▸ Exercise aim: Keep every word of the listing and reproduce it exactly, but set aside any image found there.

START Source data

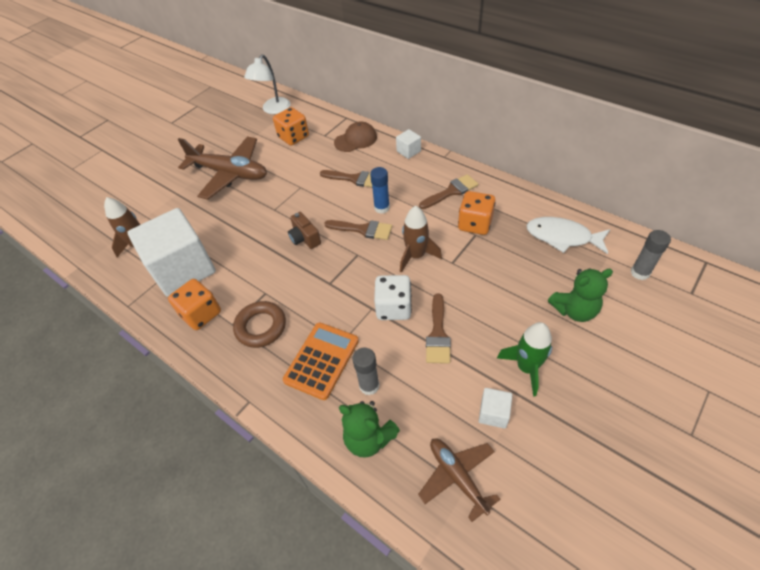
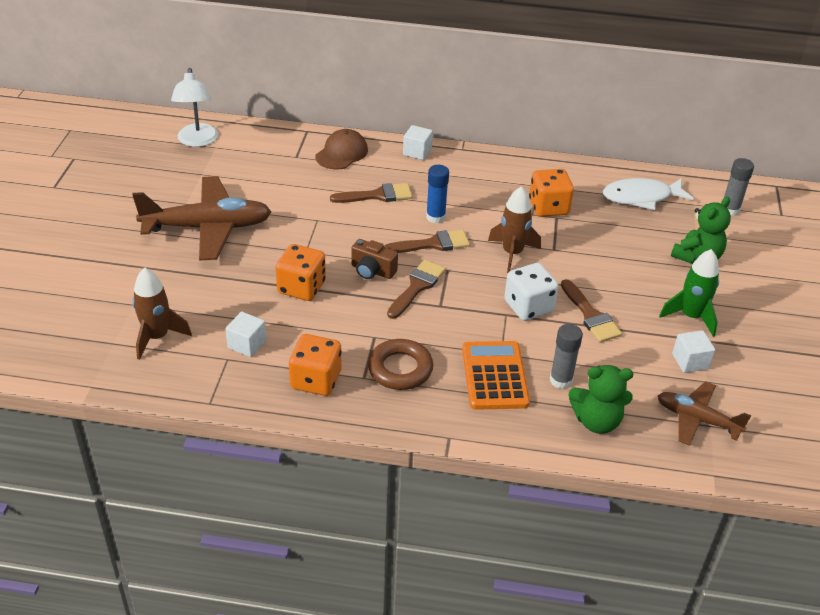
camera: 35 degrees left, 10 degrees down
(183, 269) = (247, 344): white cube -> white cube, size x0.40
(293, 137) = (257, 167): orange dice -> orange dice (301, 287)
(451, 191) = (499, 182): brown brush -> brown brush (417, 287)

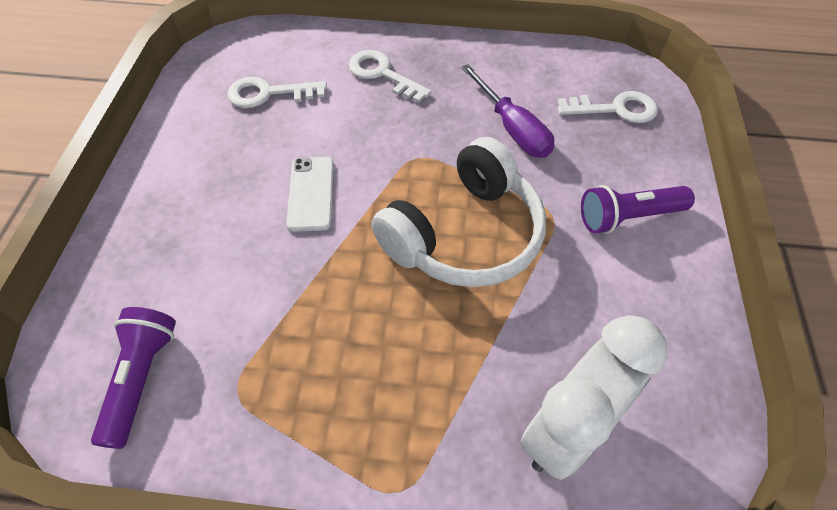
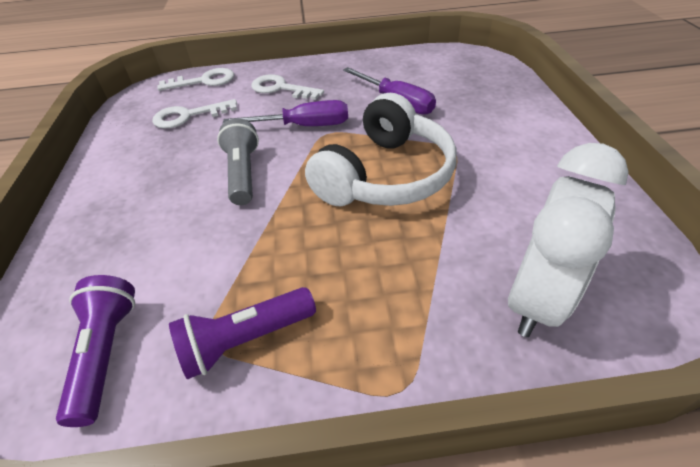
camera: 10 degrees left, 10 degrees down
(311, 193) = (243, 173): white phone -> grey flashlight
(393, 140) = (303, 126): none -> purple screwdriver
(615, 109) = (470, 77): white key -> white key (204, 81)
(628, 217) = (512, 138): purple flashlight -> purple flashlight (246, 340)

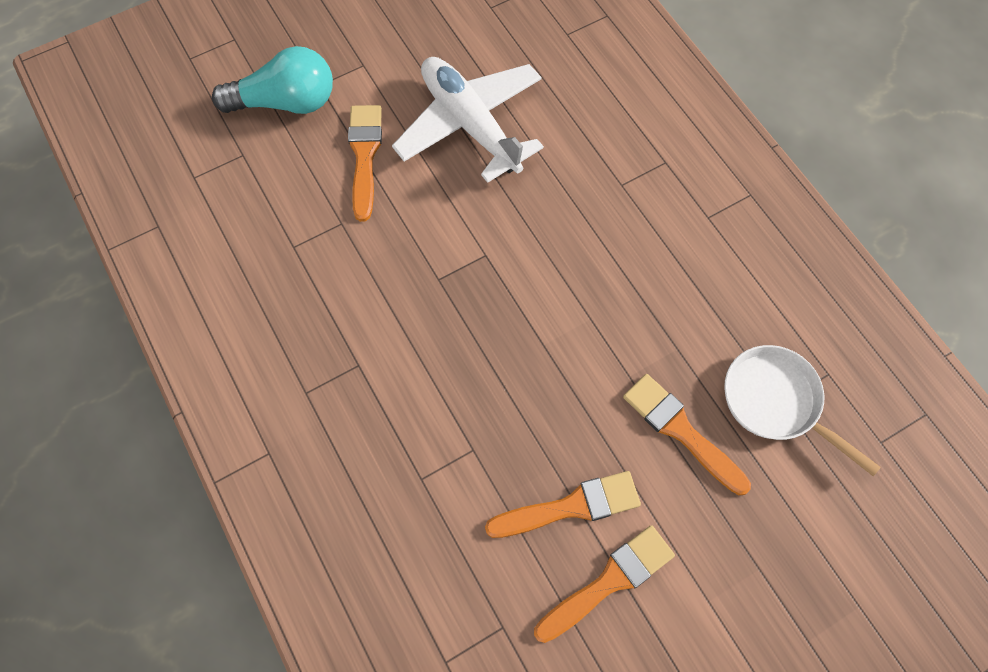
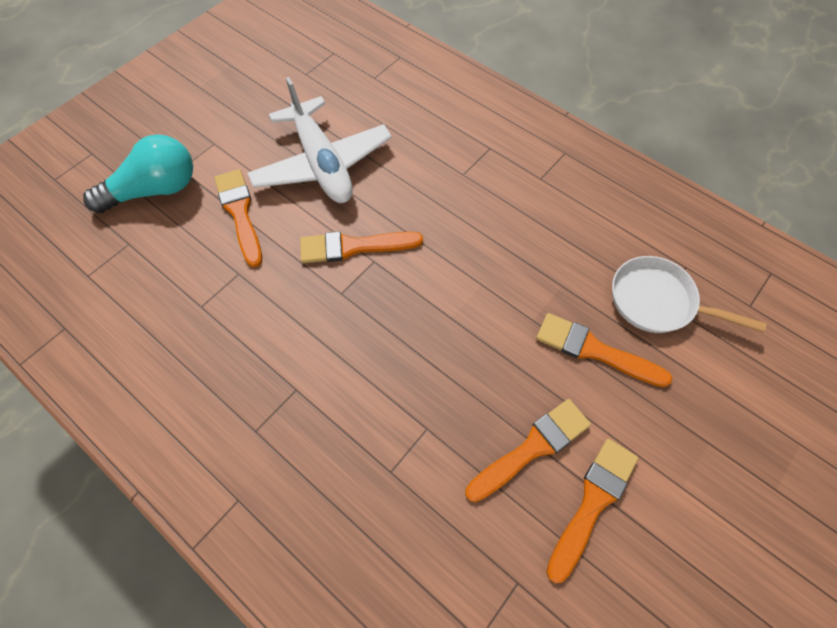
camera: 20 degrees left, 5 degrees down
(470, 124) = (322, 163): white plane -> white plane turned 150 degrees counterclockwise
(470, 232) = (354, 247): none -> orange brush

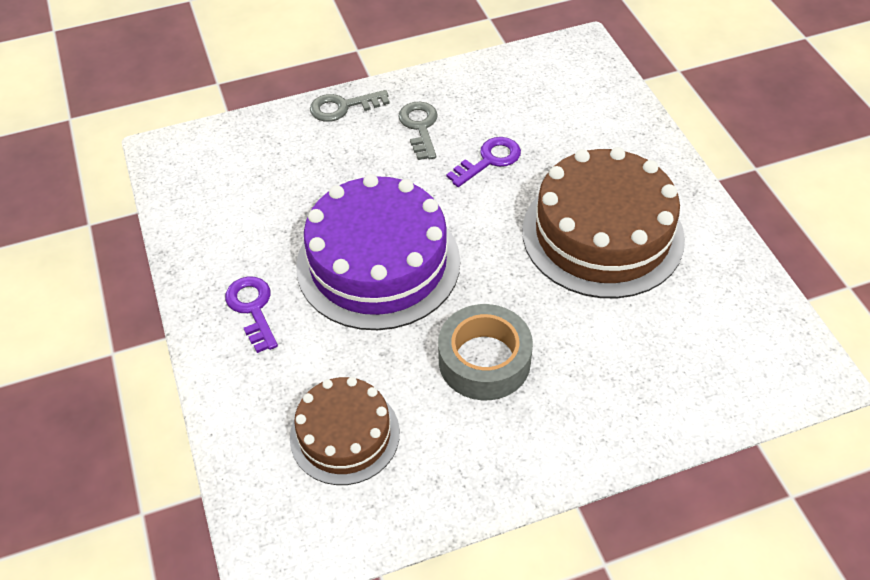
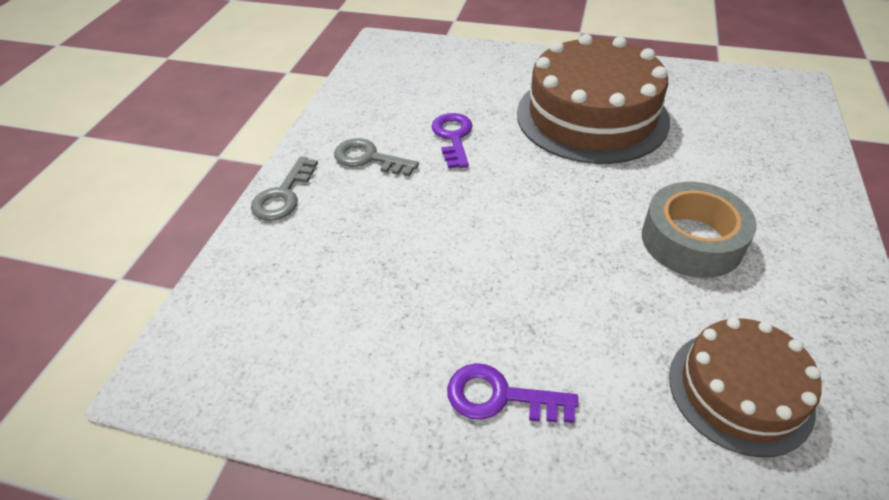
camera: 55 degrees left, 5 degrees down
(378, 263) = (516, 260): purple cake -> none

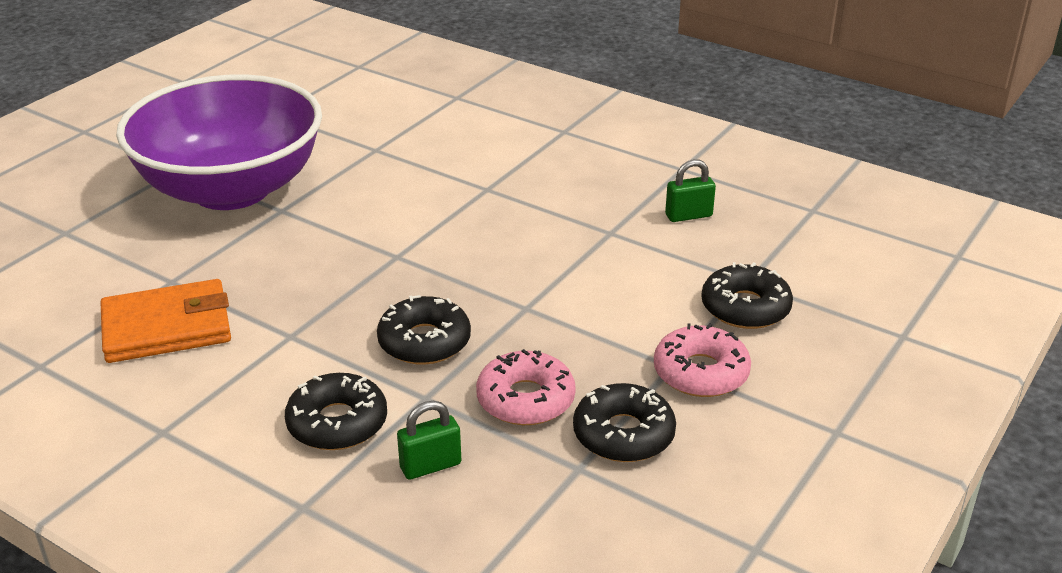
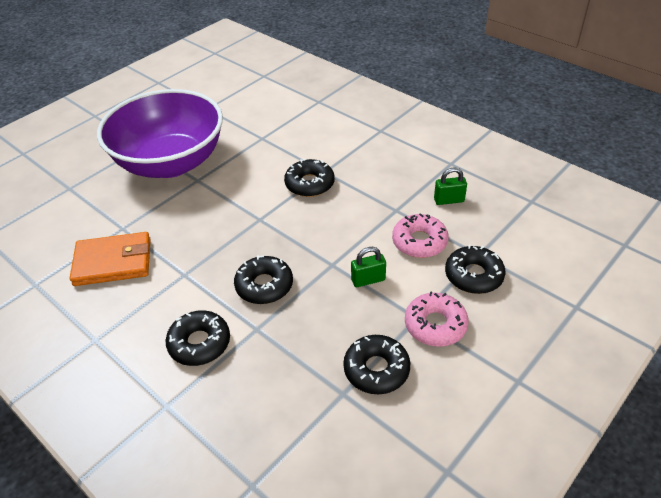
camera: 10 degrees right, 10 degrees up
(430, 466) = (250, 382): green padlock -> green padlock (368, 280)
(467, 206) = (309, 184): none -> black donut
(525, 399) = (319, 336): pink donut -> pink donut (419, 242)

END Source data

▸ Task solution:
camera: 35 degrees left, 10 degrees down
(183, 269) = (247, 344): white cube -> white cube, size x0.40
(293, 137) = (257, 167): orange dice -> orange dice (301, 287)
(451, 191) = (499, 182): brown brush -> brown brush (417, 287)

camera: 10 degrees left, 10 degrees down
(311, 193) = (243, 173): white phone -> grey flashlight
(393, 140) = (303, 126): none -> purple screwdriver
(615, 109) = (470, 77): white key -> white key (204, 81)
(628, 217) = (512, 138): purple flashlight -> purple flashlight (246, 340)

camera: 20 degrees left, 5 degrees down
(470, 124) = (322, 163): white plane -> white plane turned 150 degrees counterclockwise
(470, 232) = (354, 247): none -> orange brush

camera: 55 degrees left, 5 degrees down
(378, 263) = (516, 260): purple cake -> none

camera: 10 degrees right, 10 degrees up
(430, 466) = (250, 382): green padlock -> green padlock (368, 280)
(467, 206) = (309, 184): none -> black donut
(525, 399) = (319, 336): pink donut -> pink donut (419, 242)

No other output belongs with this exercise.